*** INFORMATION ***

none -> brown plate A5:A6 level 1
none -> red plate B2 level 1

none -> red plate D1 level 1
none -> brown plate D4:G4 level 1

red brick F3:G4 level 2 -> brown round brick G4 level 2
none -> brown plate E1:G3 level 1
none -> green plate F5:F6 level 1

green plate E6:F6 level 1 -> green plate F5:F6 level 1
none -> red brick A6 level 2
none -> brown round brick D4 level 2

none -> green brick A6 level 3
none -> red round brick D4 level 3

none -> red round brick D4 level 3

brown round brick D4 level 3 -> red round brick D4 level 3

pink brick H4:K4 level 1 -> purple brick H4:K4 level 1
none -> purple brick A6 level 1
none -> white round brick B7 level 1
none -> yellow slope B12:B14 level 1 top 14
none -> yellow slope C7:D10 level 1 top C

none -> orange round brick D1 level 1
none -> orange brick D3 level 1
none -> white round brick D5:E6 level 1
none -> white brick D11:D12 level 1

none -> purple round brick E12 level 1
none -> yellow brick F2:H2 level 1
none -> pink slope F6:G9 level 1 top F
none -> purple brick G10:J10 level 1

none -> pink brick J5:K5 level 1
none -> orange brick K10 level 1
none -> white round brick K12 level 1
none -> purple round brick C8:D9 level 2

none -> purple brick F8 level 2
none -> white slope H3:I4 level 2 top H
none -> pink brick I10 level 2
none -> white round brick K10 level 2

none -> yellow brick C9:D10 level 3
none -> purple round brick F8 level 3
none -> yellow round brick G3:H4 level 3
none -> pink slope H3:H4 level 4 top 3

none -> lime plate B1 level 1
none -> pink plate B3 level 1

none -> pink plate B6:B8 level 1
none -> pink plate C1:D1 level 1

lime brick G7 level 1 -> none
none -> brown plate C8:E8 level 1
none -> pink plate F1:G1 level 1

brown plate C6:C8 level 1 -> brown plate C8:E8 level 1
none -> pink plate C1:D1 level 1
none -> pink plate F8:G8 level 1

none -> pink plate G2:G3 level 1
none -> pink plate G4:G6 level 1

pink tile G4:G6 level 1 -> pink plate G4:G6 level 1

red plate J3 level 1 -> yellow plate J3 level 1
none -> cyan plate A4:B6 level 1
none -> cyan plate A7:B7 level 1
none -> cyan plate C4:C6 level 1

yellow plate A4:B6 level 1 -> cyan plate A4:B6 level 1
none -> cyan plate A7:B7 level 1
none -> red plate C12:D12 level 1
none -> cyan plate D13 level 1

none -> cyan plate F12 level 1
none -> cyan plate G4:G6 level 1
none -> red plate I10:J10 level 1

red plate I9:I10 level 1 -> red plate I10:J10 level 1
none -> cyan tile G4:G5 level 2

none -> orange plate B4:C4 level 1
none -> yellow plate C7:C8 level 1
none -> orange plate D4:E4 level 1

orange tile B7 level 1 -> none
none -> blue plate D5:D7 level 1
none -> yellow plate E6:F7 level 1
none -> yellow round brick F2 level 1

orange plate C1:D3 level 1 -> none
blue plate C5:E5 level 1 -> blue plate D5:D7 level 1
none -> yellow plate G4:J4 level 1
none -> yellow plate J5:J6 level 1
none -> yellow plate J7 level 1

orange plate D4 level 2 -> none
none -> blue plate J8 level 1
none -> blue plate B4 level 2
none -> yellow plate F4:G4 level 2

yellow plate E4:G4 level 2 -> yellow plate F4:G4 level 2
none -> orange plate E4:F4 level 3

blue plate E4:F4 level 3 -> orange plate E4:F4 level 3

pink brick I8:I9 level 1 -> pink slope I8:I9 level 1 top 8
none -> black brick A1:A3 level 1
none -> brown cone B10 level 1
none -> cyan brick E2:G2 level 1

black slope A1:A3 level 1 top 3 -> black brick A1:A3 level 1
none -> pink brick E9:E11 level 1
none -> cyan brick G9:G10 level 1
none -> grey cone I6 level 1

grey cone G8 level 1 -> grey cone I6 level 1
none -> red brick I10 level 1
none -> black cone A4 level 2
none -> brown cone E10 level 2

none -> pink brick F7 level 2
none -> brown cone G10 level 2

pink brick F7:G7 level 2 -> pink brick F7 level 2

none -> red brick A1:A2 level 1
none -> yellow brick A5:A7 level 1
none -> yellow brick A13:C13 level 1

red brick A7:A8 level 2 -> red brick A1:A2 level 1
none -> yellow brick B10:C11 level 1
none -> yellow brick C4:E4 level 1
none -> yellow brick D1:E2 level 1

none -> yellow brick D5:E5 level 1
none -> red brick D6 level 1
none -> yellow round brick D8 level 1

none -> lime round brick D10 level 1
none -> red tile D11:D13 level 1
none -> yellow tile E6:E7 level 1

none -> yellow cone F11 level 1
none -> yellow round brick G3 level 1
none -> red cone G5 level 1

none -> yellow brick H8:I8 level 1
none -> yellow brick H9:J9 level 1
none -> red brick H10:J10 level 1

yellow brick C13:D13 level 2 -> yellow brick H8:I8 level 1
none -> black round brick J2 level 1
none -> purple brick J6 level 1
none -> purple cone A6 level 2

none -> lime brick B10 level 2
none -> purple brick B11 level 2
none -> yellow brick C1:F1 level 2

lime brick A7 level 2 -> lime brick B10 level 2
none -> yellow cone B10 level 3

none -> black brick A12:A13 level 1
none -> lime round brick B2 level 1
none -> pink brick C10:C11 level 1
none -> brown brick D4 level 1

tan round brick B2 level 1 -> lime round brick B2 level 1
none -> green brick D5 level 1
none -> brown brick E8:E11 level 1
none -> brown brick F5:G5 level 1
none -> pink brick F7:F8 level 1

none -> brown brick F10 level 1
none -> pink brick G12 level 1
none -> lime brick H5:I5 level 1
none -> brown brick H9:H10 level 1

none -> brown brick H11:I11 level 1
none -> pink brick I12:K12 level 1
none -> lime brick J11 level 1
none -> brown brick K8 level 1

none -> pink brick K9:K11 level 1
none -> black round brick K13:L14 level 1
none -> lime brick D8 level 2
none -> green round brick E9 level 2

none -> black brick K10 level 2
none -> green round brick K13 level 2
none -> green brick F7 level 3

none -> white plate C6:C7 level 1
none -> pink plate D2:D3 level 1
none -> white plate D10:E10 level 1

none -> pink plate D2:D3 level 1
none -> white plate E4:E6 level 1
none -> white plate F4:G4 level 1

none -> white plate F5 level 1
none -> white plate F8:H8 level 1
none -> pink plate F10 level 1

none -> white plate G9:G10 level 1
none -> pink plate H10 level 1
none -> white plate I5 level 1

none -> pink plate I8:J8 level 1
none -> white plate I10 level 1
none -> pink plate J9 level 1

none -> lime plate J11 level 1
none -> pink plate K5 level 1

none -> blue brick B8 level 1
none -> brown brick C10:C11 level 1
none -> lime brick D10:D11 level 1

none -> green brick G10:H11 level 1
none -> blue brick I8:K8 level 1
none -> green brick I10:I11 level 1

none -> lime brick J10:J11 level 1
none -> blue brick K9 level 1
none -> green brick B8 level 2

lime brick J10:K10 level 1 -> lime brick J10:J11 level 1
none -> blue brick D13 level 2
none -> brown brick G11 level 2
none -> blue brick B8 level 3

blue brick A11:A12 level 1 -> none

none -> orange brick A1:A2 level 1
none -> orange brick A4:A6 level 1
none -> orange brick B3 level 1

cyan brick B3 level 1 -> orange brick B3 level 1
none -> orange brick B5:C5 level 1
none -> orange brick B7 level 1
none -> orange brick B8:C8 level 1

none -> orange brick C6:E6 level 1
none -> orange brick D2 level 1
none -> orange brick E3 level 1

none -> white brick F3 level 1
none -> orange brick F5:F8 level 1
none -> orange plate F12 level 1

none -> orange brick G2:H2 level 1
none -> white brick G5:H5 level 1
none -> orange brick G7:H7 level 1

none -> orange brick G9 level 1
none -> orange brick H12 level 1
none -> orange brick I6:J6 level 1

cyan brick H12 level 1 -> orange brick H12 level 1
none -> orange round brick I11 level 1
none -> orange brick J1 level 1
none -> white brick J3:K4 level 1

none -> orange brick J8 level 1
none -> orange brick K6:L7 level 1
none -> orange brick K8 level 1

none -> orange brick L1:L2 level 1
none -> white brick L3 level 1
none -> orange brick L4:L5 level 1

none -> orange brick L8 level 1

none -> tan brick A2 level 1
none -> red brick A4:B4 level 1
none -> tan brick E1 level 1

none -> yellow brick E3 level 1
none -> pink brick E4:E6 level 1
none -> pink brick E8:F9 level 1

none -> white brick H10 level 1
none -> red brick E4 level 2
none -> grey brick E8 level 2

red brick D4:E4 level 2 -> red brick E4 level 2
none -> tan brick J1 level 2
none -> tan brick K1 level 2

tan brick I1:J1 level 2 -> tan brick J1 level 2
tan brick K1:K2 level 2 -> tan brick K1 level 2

*** End of INFORMATION ***

- **DIRECTIONS FOR THIS TASK**: Scan the entries above for the line containing "none -> yellow plate J7 level 1", and copy it and all lines after it exactly, down to and including the line containing "pink brick F7:G7".

- **RESPONSE TO THIS TASK**:
none -> yellow plate J7 level 1

orange plate D4 level 2 -> none
none -> blue plate J8 level 1
none -> blue plate B4 level 2
none -> yellow plate F4:G4 level 2

yellow plate E4:G4 level 2 -> yellow plate F4:G4 level 2
none -> orange plate E4:F4 level 3

blue plate E4:F4 level 3 -> orange plate E4:F4 level 3

pink brick I8:I9 level 1 -> pink slope I8:I9 level 1 top 8
none -> black brick A1:A3 level 1
none -> brown cone B10 level 1
none -> cyan brick E2:G2 level 1

black slope A1:A3 level 1 top 3 -> black brick A1:A3 level 1
none -> pink brick E9:E11 level 1
none -> cyan brick G9:G10 level 1
none -> grey cone I6 level 1

grey cone G8 level 1 -> grey cone I6 level 1
none -> red brick I10 level 1
none -> black cone A4 level 2
none -> brown cone E10 level 2

none -> pink brick F7 level 2
none -> brown cone G10 level 2

pink brick F7:G7 level 2 -> pink brick F7 level 2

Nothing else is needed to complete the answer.